**Work order:**
What you return must match the records below exactly, apart from the omitted pictures.

**Dataset entries:**
● ● ● ● ● ● ●
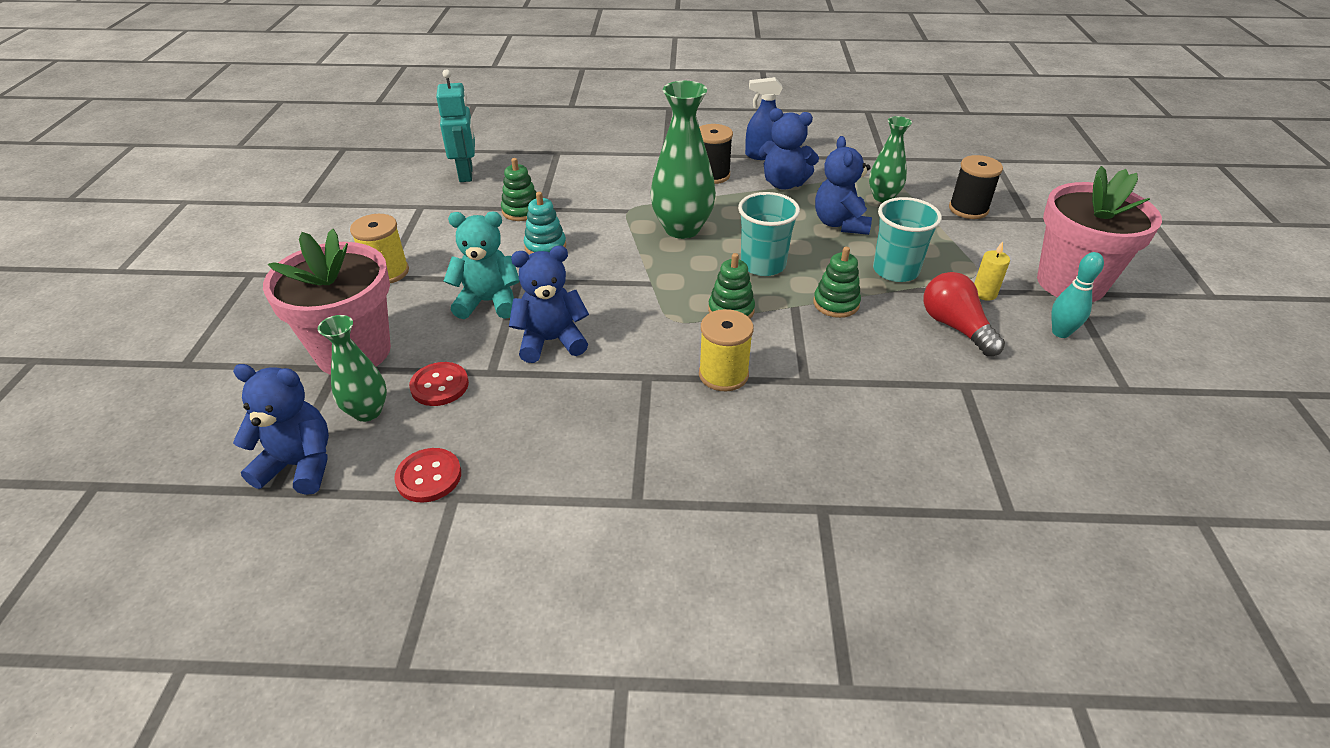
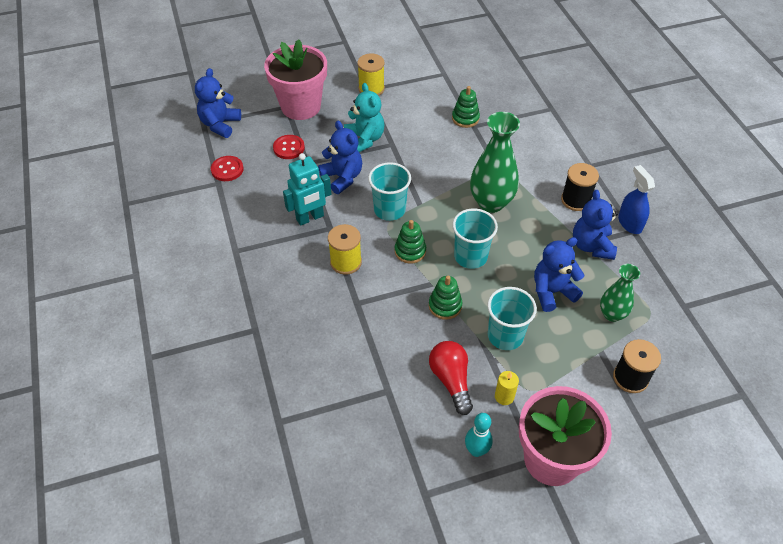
camera: 70 degrees right, 10 degrees up
(300, 465) = (220, 124): blue teddy bear -> blue teddy bear turned 150 degrees counterclockwise
(367, 411) = (261, 130): green vase -> none
(466, 174) = (493, 77): turquoise robot -> turquoise robot (310, 218)
(545, 246) = (432, 143): turquoise stacking toy -> none
(645, 311) = (389, 210): none -> turquoise cup
(955, 327) = (451, 380): red light bulb -> red light bulb turned 60 degrees counterclockwise

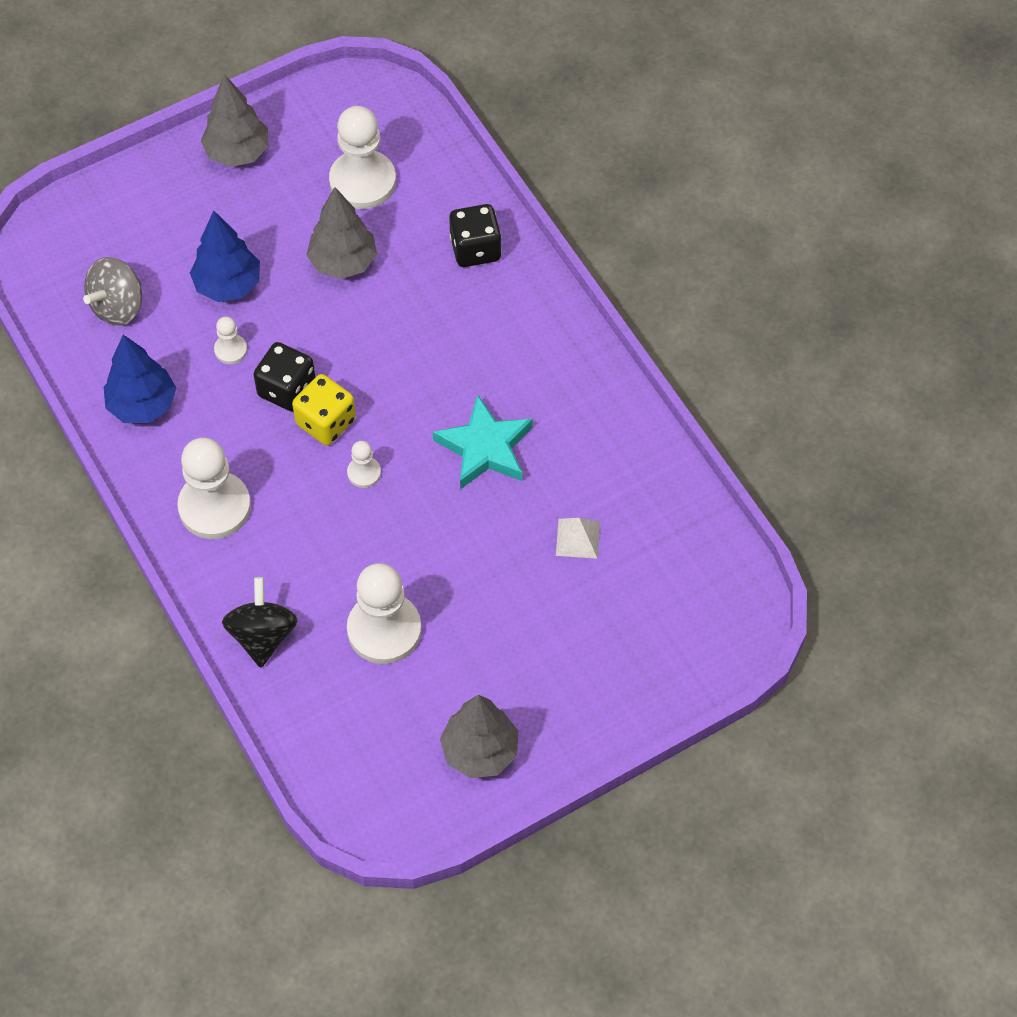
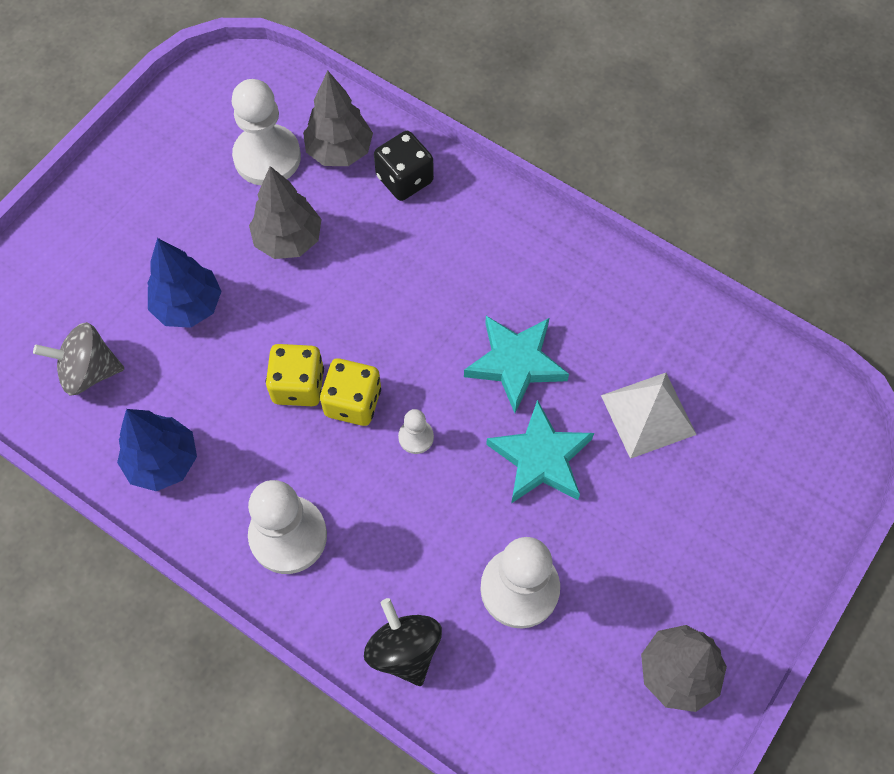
camera: 25 degrees left, 5 degrees up
(118, 306) = (89, 371): grey spinning top -> grey spinning top turned 75 degrees clockwise
(230, 350) = (223, 369): white pawn -> none
(237, 152) = (133, 175): grey tree -> grey tree (339, 151)
(287, 389) = (298, 385): black dice -> yellow dice
(462, 534) = (540, 458): none -> turquoise star
(577, 538) = (648, 415): white pyramid -> white pyramid, size x1.70

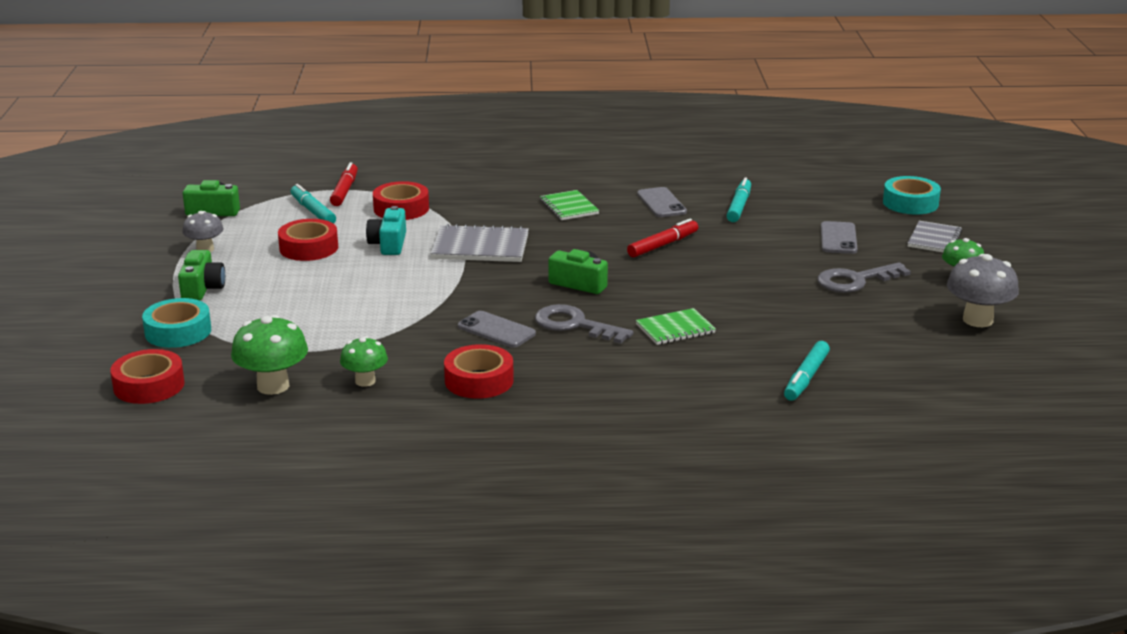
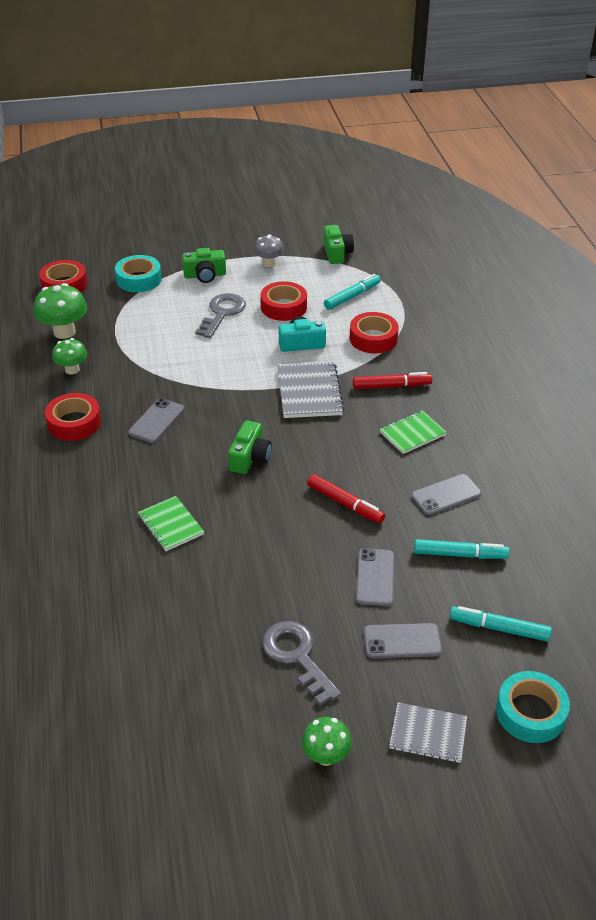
camera: 80 degrees right, 15 degrees up
(345, 191) = (399, 304): red marker -> red marker (391, 386)
(575, 325) = (171, 463): grey key -> grey key (222, 313)
(762, 241) = (375, 577): none -> grey phone
(806, 378) = (84, 619): turquoise marker -> turquoise marker (499, 628)
(978, 320) = (219, 767): grey mushroom -> none

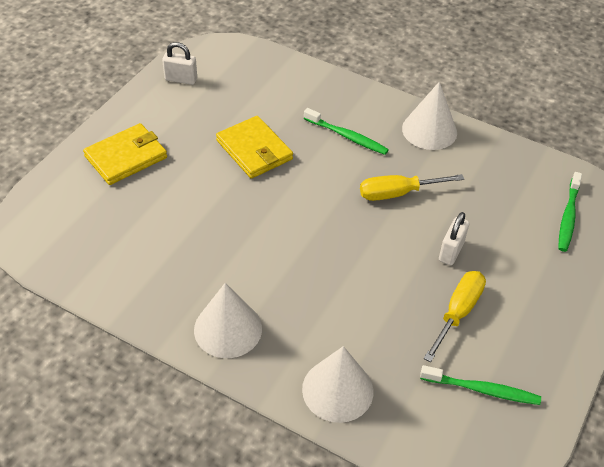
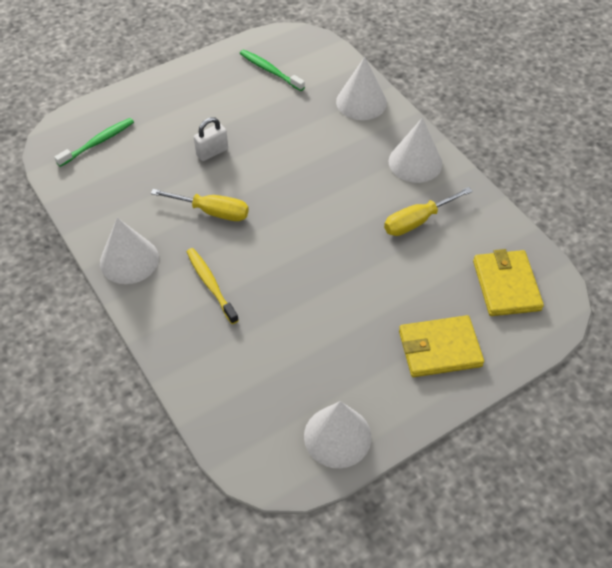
camera: 150 degrees left, 5 degrees up
(181, 79) = (337, 436): white padlock -> white cone
(254, 150) = (309, 305): yellow wallet -> yellow wallet (506, 285)
(347, 136) = (211, 284): green toothbrush -> yellow toothbrush
(457, 313) = (246, 113): yellow screwdriver -> yellow screwdriver (417, 221)

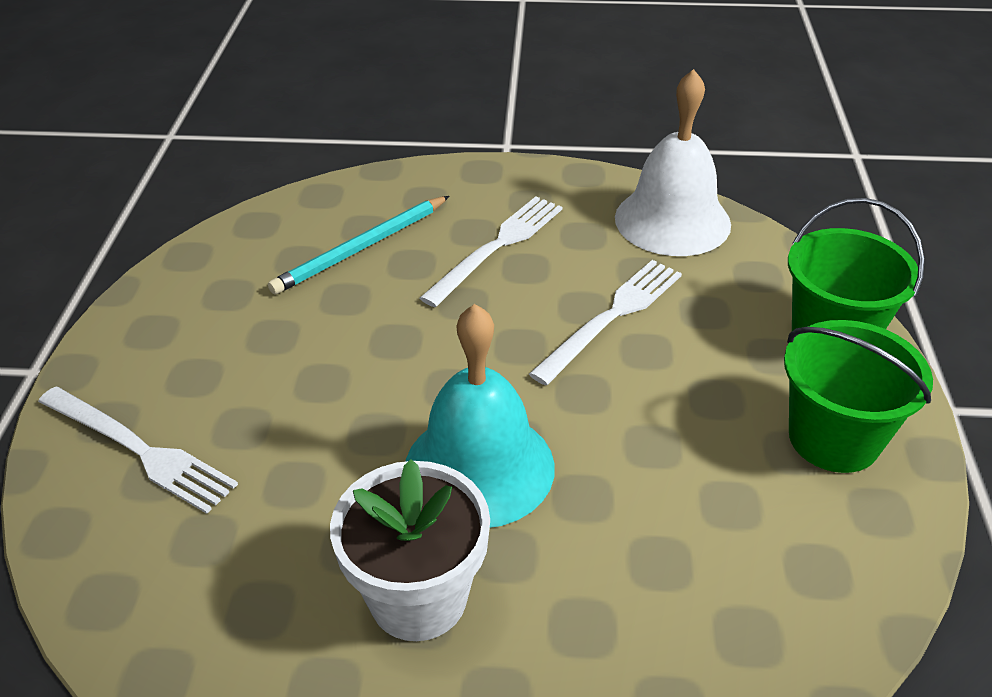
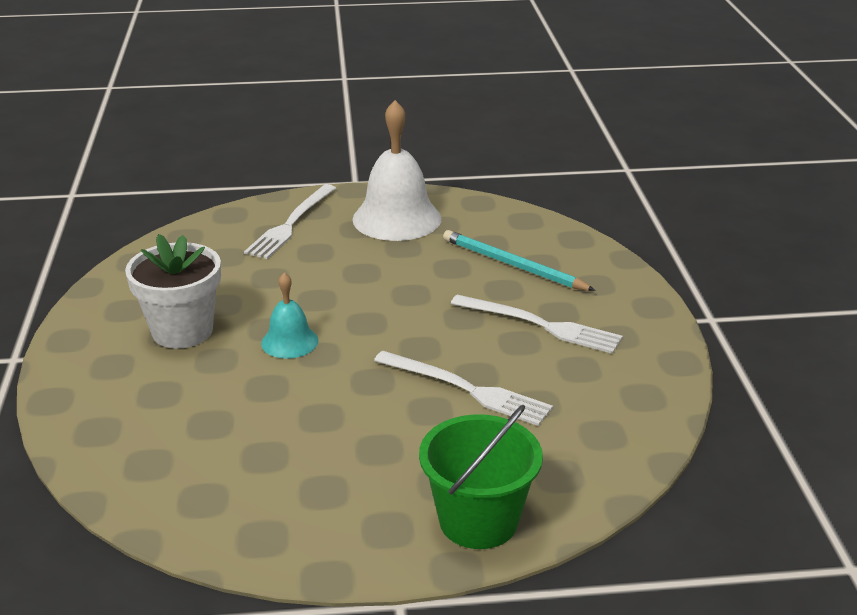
camera: 80 degrees right, 10 degrees down
(479, 467) = (289, 341): turquoise bell -> turquoise bell, size x0.54
(672, 220) = (625, 418): white bell -> white bell (397, 218)
(833, 438) = (341, 514): green bucket -> none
● ● ● ● ● ● ●
**Written solution:**
camera: 70 degrees right, 10 degrees up
(300, 465) = (220, 124): blue teddy bear -> blue teddy bear turned 150 degrees counterclockwise
(367, 411) = (261, 130): green vase -> none
(466, 174) = (493, 77): turquoise robot -> turquoise robot (310, 218)
(545, 246) = (432, 143): turquoise stacking toy -> none
(645, 311) = (389, 210): none -> turquoise cup
(955, 327) = (451, 380): red light bulb -> red light bulb turned 60 degrees counterclockwise

camera: 25 degrees left, 5 degrees up
(118, 306) = (89, 371): grey spinning top -> grey spinning top turned 75 degrees clockwise
(230, 350) = (223, 369): white pawn -> none
(237, 152) = (133, 175): grey tree -> grey tree (339, 151)
(287, 389) = (298, 385): black dice -> yellow dice
(462, 534) = (540, 458): none -> turquoise star
(577, 538) = (648, 415): white pyramid -> white pyramid, size x1.70

camera: 80 degrees right, 15 degrees up
(345, 191) = (399, 304): red marker -> red marker (391, 386)
(575, 325) = (171, 463): grey key -> grey key (222, 313)
(762, 241) = (375, 577): none -> grey phone
(806, 378) = (84, 619): turquoise marker -> turquoise marker (499, 628)
(978, 320) = (219, 767): grey mushroom -> none

camera: 150 degrees left, 5 degrees up
(181, 79) = (337, 436): white padlock -> white cone
(254, 150) = (309, 305): yellow wallet -> yellow wallet (506, 285)
(347, 136) = (211, 284): green toothbrush -> yellow toothbrush
(457, 313) = (246, 113): yellow screwdriver -> yellow screwdriver (417, 221)

camera: 80 degrees right, 10 degrees down
(479, 467) = (289, 341): turquoise bell -> turquoise bell, size x0.54
(672, 220) = (625, 418): white bell -> white bell (397, 218)
(833, 438) = (341, 514): green bucket -> none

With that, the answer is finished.